*** Provided entries ***

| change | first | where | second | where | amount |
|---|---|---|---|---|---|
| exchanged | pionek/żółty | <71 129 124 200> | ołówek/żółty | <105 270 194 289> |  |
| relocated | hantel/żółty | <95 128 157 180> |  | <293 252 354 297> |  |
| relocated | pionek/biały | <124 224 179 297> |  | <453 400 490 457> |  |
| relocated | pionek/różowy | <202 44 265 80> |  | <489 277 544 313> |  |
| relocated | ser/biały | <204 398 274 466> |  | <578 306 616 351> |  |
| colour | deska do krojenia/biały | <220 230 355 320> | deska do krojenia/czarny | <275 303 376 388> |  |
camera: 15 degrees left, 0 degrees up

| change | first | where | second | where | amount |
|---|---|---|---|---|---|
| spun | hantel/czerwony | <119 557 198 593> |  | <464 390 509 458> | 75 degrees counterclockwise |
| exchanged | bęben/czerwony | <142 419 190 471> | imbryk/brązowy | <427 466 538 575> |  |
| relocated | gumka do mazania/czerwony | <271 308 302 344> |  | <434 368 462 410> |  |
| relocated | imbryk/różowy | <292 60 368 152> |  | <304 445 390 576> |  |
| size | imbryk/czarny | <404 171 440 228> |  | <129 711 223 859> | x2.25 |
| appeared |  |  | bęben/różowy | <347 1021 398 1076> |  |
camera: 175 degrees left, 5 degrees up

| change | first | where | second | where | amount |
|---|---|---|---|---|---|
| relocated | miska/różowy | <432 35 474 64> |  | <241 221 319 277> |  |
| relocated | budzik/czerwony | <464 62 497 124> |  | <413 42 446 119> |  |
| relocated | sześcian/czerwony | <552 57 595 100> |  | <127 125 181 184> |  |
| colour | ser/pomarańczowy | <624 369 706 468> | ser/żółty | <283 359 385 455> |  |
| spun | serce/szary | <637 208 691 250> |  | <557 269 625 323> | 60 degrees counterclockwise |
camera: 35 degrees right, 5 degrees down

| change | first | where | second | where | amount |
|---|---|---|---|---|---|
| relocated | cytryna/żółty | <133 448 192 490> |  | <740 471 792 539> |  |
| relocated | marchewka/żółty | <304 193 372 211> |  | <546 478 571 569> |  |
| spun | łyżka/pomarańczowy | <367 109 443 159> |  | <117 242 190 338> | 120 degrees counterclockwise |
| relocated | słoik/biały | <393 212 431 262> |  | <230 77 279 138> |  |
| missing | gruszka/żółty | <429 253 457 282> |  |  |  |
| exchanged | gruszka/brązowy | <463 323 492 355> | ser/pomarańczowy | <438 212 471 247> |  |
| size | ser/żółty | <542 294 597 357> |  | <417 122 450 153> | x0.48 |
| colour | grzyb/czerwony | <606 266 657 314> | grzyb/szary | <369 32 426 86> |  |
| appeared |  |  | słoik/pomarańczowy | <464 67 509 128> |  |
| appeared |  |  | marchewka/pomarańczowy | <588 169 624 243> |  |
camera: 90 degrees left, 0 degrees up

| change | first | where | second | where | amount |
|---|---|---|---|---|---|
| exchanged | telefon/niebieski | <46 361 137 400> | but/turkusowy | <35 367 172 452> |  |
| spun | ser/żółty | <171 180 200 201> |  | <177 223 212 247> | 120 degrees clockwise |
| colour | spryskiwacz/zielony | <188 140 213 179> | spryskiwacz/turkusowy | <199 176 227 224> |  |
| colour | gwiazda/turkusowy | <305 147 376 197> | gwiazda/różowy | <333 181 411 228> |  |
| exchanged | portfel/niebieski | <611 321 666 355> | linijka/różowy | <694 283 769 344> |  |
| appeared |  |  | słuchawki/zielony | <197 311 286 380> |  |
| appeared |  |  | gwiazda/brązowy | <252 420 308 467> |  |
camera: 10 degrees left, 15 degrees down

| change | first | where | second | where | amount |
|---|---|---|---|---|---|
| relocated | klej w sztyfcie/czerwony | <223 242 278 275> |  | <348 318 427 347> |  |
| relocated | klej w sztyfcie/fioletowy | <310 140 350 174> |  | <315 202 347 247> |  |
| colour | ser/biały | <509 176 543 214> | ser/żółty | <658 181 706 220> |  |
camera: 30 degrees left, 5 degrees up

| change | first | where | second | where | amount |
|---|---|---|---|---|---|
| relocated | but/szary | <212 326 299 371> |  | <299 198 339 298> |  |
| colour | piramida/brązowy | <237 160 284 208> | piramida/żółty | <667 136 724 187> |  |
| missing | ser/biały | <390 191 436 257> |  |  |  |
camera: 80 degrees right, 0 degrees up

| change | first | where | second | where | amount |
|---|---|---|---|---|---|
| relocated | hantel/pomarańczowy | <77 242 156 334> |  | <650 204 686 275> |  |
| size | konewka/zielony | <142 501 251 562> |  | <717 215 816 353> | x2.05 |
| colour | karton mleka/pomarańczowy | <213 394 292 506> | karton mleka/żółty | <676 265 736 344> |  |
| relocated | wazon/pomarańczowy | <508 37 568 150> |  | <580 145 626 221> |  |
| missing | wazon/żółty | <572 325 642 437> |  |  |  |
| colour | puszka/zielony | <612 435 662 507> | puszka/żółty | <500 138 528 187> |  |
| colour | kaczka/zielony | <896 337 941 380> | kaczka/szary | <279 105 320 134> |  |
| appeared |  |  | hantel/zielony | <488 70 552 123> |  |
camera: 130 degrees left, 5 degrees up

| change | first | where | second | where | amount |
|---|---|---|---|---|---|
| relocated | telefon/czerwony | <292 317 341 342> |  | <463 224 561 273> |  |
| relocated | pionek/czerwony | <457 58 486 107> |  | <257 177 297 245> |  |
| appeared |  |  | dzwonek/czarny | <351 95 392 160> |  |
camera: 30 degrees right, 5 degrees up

*** End of Provided entries ***

#### Exercise description
From the data above, give every line again exactly as it appears.

#### Answer to the problem
| change | first | where | second | where | amount |
|---|---|---|---|---|---|
| exchanged | pionek/żółty | <71 129 124 200> | ołówek/żółty | <105 270 194 289> |  |
| relocated | hantel/żółty | <95 128 157 180> |  | <293 252 354 297> |  |
| relocated | pionek/biały | <124 224 179 297> |  | <453 400 490 457> |  |
| relocated | pionek/różowy | <202 44 265 80> |  | <489 277 544 313> |  |
| relocated | ser/biały | <204 398 274 466> |  | <578 306 616 351> |  |
| colour | deska do krojenia/biały | <220 230 355 320> | deska do krojenia/czarny | <275 303 376 388> |  |
camera: 15 degrees left, 0 degrees up

| change | first | where | second | where | amount |
|---|---|---|---|---|---|
| spun | hantel/czerwony | <119 557 198 593> |  | <464 390 509 458> | 75 degrees counterclockwise |
| exchanged | bęben/czerwony | <142 419 190 471> | imbryk/brązowy | <427 466 538 575> |  |
| relocated | gumka do mazania/czerwony | <271 308 302 344> |  | <434 368 462 410> |  |
| relocated | imbryk/różowy | <292 60 368 152> |  | <304 445 390 576> |  |
| size | imbryk/czarny | <404 171 440 228> |  | <129 711 223 859> | x2.25 |
| appeared |  |  | bęben/różowy | <347 1021 398 1076> |  |
camera: 175 degrees left, 5 degrees up

| change | first | where | second | where | amount |
|---|---|---|---|---|---|
| relocated | miska/różowy | <432 35 474 64> |  | <241 221 319 277> |  |
| relocated | budzik/czerwony | <464 62 497 124> |  | <413 42 446 119> |  |
| relocated | sześcian/czerwony | <552 57 595 100> |  | <127 125 181 184> |  |
| colour | ser/pomarańczowy | <624 369 706 468> | ser/żółty | <283 359 385 455> |  |
| spun | serce/szary | <637 208 691 250> |  | <557 269 625 323> | 60 degrees counterclockwise |
camera: 35 degrees right, 5 degrees down

| change | first | where | second | where | amount |
|---|---|---|---|---|---|
| relocated | cytryna/żółty | <133 448 192 490> |  | <740 471 792 539> |  |
| relocated | marchewka/żółty | <304 193 372 211> |  | <546 478 571 569> |  |
| spun | łyżka/pomarańczowy | <367 109 443 159> |  | <117 242 190 338> | 120 degrees counterclockwise |
| relocated | słoik/biały | <393 212 431 262> |  | <230 77 279 138> |  |
| missing | gruszka/żółty | <429 253 457 282> |  |  |  |
| exchanged | gruszka/brązowy | <463 323 492 355> | ser/pomarańczowy | <438 212 471 247> |  |
| size | ser/żółty | <542 294 597 357> |  | <417 122 450 153> | x0.48 |
| colour | grzyb/czerwony | <606 266 657 314> | grzyb/szary | <369 32 426 86> |  |
| appeared |  |  | słoik/pomarańczowy | <464 67 509 128> |  |
| appeared |  |  | marchewka/pomarańczowy | <588 169 624 243> |  |
camera: 90 degrees left, 0 degrees up

| change | first | where | second | where | amount |
|---|---|---|---|---|---|
| exchanged | telefon/niebieski | <46 361 137 400> | but/turkusowy | <35 367 172 452> |  |
| spun | ser/żółty | <171 180 200 201> |  | <177 223 212 247> | 120 degrees clockwise |
| colour | spryskiwacz/zielony | <188 140 213 179> | spryskiwacz/turkusowy | <199 176 227 224> |  |
| colour | gwiazda/turkusowy | <305 147 376 197> | gwiazda/różowy | <333 181 411 228> |  |
| exchanged | portfel/niebieski | <611 321 666 355> | linijka/różowy | <694 283 769 344> |  |
| appeared |  |  | słuchawki/zielony | <197 311 286 380> |  |
| appeared |  |  | gwiazda/brązowy | <252 420 308 467> |  |
camera: 10 degrees left, 15 degrees down

| change | first | where | second | where | amount |
|---|---|---|---|---|---|
| relocated | klej w sztyfcie/czerwony | <223 242 278 275> |  | <348 318 427 347> |  |
| relocated | klej w sztyfcie/fioletowy | <310 140 350 174> |  | <315 202 347 247> |  |
| colour | ser/biały | <509 176 543 214> | ser/żółty | <658 181 706 220> |  |
camera: 30 degrees left, 5 degrees up

| change | first | where | second | where | amount |
|---|---|---|---|---|---|
| relocated | but/szary | <212 326 299 371> |  | <299 198 339 298> |  |
| colour | piramida/brązowy | <237 160 284 208> | piramida/żółty | <667 136 724 187> |  |
| missing | ser/biały | <390 191 436 257> |  |  |  |
camera: 80 degrees right, 0 degrees up

| change | first | where | second | where | amount |
|---|---|---|---|---|---|
| relocated | hantel/pomarańczowy | <77 242 156 334> |  | <650 204 686 275> |  |
| size | konewka/zielony | <142 501 251 562> |  | <717 215 816 353> | x2.05 |
| colour | karton mleka/pomarańczowy | <213 394 292 506> | karton mleka/żółty | <676 265 736 344> |  |
| relocated | wazon/pomarańczowy | <508 37 568 150> |  | <580 145 626 221> |  |
| missing | wazon/żółty | <572 325 642 437> |  |  |  |
| colour | puszka/zielony | <612 435 662 507> | puszka/żółty | <500 138 528 187> |  |
| colour | kaczka/zielony | <896 337 941 380> | kaczka/szary | <279 105 320 134> |  |
| appeared |  |  | hantel/zielony | <488 70 552 123> |  |
camera: 130 degrees left, 5 degrees up

| change | first | where | second | where | amount |
|---|---|---|---|---|---|
| relocated | telefon/czerwony | <292 317 341 342> |  | <463 224 561 273> |  |
| relocated | pionek/czerwony | <457 58 486 107> |  | <257 177 297 245> |  |
| appeared |  |  | dzwonek/czarny | <351 95 392 160> |  |
camera: 30 degrees right, 5 degrees up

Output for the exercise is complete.